*** Opening SUPPLIED MATERIAL ***

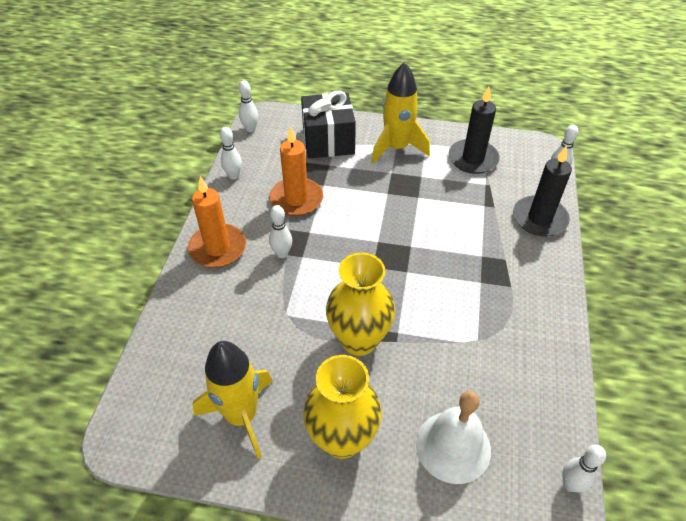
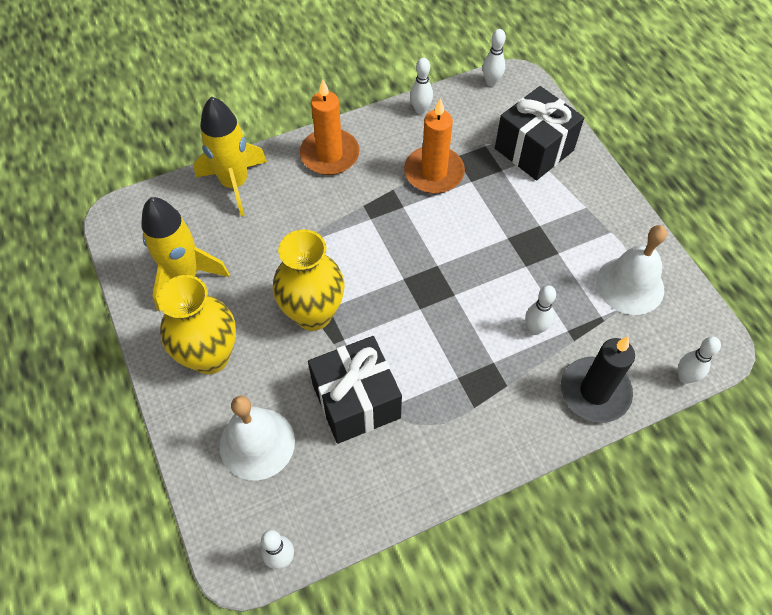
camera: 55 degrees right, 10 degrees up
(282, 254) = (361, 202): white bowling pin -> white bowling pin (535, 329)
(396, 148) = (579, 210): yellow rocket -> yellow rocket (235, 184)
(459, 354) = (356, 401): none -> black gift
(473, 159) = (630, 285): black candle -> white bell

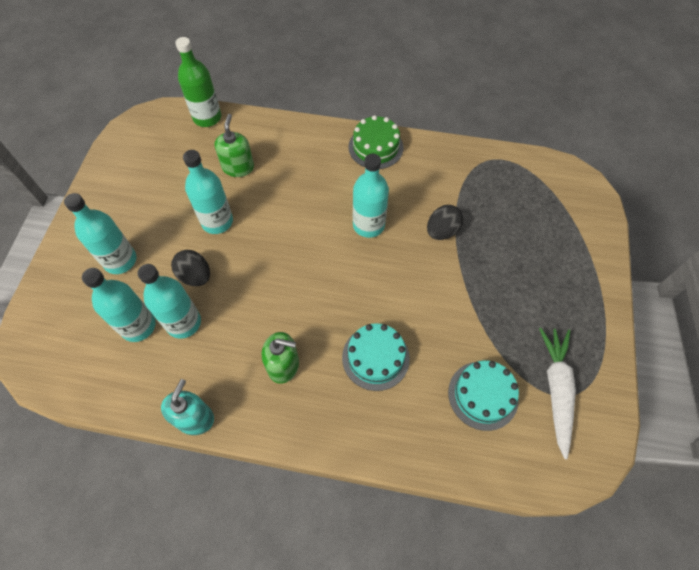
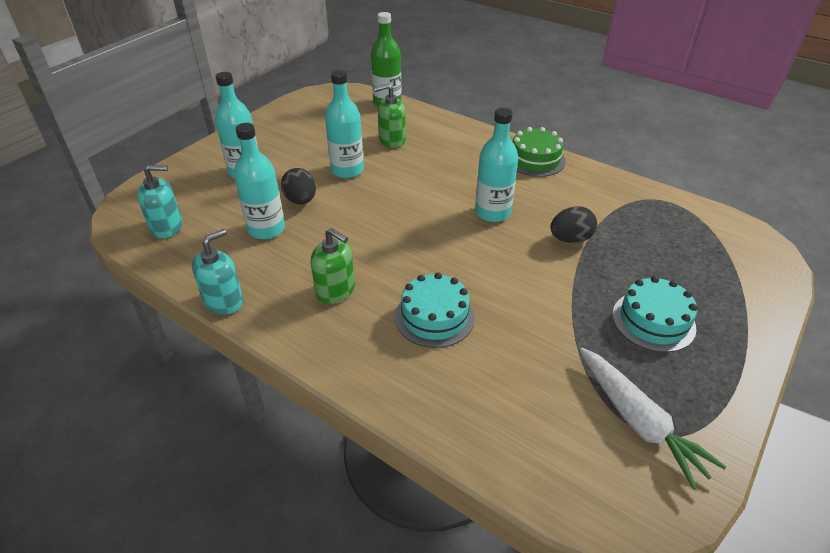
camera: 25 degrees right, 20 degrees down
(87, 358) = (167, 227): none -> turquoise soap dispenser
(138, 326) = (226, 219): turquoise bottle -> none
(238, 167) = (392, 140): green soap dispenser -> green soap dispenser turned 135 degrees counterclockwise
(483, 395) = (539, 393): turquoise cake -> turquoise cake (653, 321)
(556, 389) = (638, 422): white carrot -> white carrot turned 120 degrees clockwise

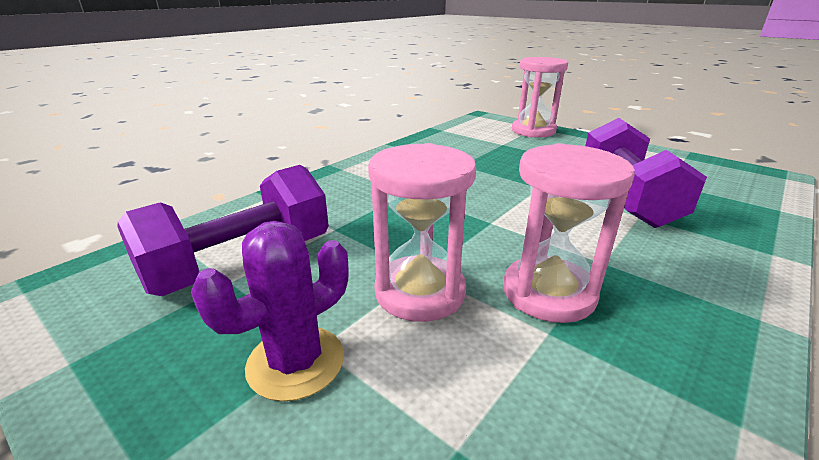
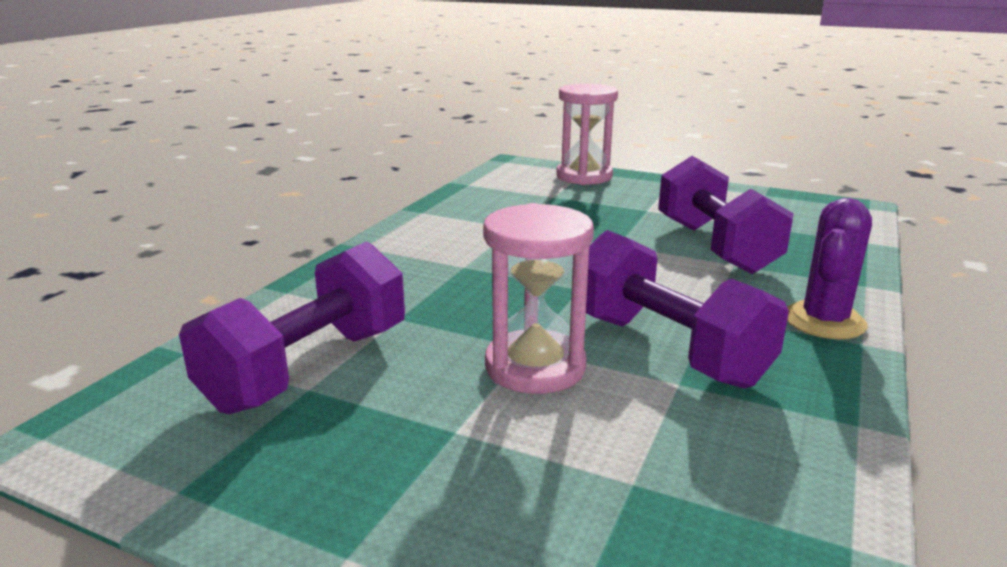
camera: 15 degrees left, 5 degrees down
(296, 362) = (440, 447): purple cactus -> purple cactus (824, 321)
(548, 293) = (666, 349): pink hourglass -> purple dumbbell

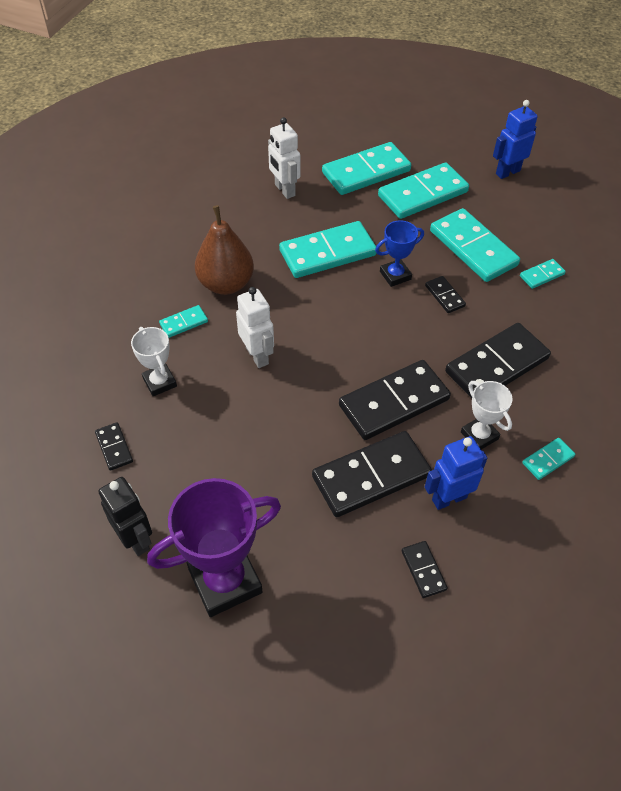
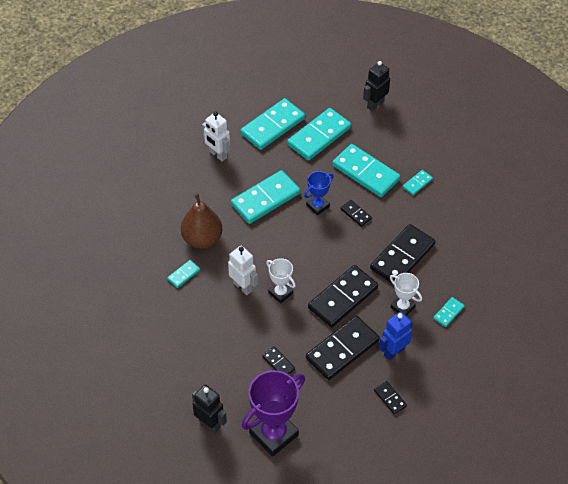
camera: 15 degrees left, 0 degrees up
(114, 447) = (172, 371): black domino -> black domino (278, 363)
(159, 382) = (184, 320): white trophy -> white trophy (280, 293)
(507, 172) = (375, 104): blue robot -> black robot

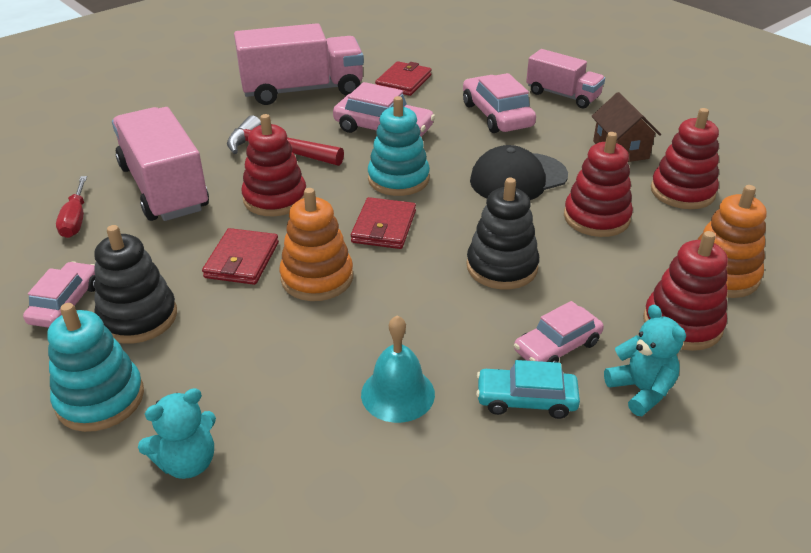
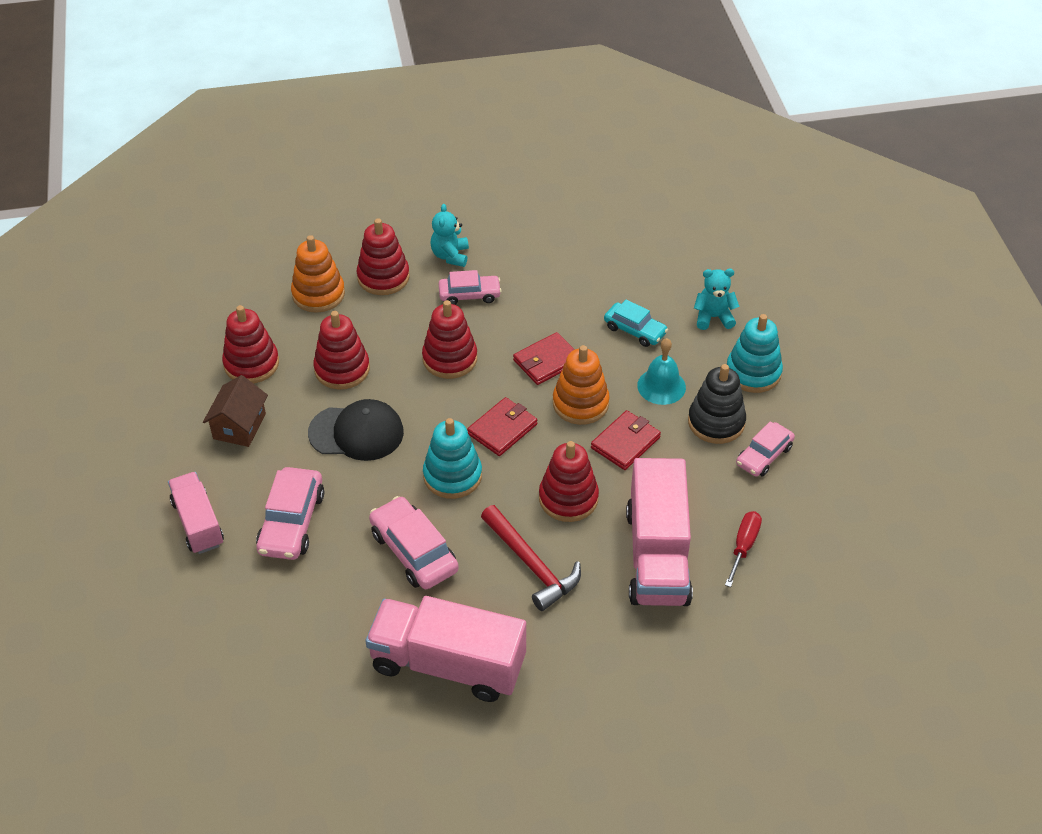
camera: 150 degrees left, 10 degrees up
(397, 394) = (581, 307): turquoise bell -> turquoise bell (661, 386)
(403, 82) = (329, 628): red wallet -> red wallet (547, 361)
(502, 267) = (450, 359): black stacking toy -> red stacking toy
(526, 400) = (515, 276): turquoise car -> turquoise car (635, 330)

*** Closing SUPPLIED MATERIAL ***

EXERCISE -> Would you please copy the listing exactly, omitting every picture?

RESPONSE AREA ->
camera: 55 degrees right, 10 degrees up
(282, 254) = (361, 202): white bowling pin -> white bowling pin (535, 329)
(396, 148) = (579, 210): yellow rocket -> yellow rocket (235, 184)
(459, 354) = (356, 401): none -> black gift
(473, 159) = (630, 285): black candle -> white bell

camera: 25 degrees right, 20 degrees down
(87, 358) = (167, 227): none -> turquoise soap dispenser
(138, 326) = (226, 219): turquoise bottle -> none
(238, 167) = (392, 140): green soap dispenser -> green soap dispenser turned 135 degrees counterclockwise
(483, 395) = (539, 393): turquoise cake -> turquoise cake (653, 321)
(556, 389) = (638, 422): white carrot -> white carrot turned 120 degrees clockwise

camera: 15 degrees left, 5 degrees down
(296, 362) = (440, 447): purple cactus -> purple cactus (824, 321)
(548, 293) = (666, 349): pink hourglass -> purple dumbbell

camera: 15 degrees left, 0 degrees up
(114, 447) = (172, 371): black domino -> black domino (278, 363)
(159, 382) = (184, 320): white trophy -> white trophy (280, 293)
(507, 172) = (375, 104): blue robot -> black robot

camera: 150 degrees left, 10 degrees up
(397, 394) = (581, 307): turquoise bell -> turquoise bell (661, 386)
(403, 82) = (329, 628): red wallet -> red wallet (547, 361)
(502, 267) = (450, 359): black stacking toy -> red stacking toy
(526, 400) = (515, 276): turquoise car -> turquoise car (635, 330)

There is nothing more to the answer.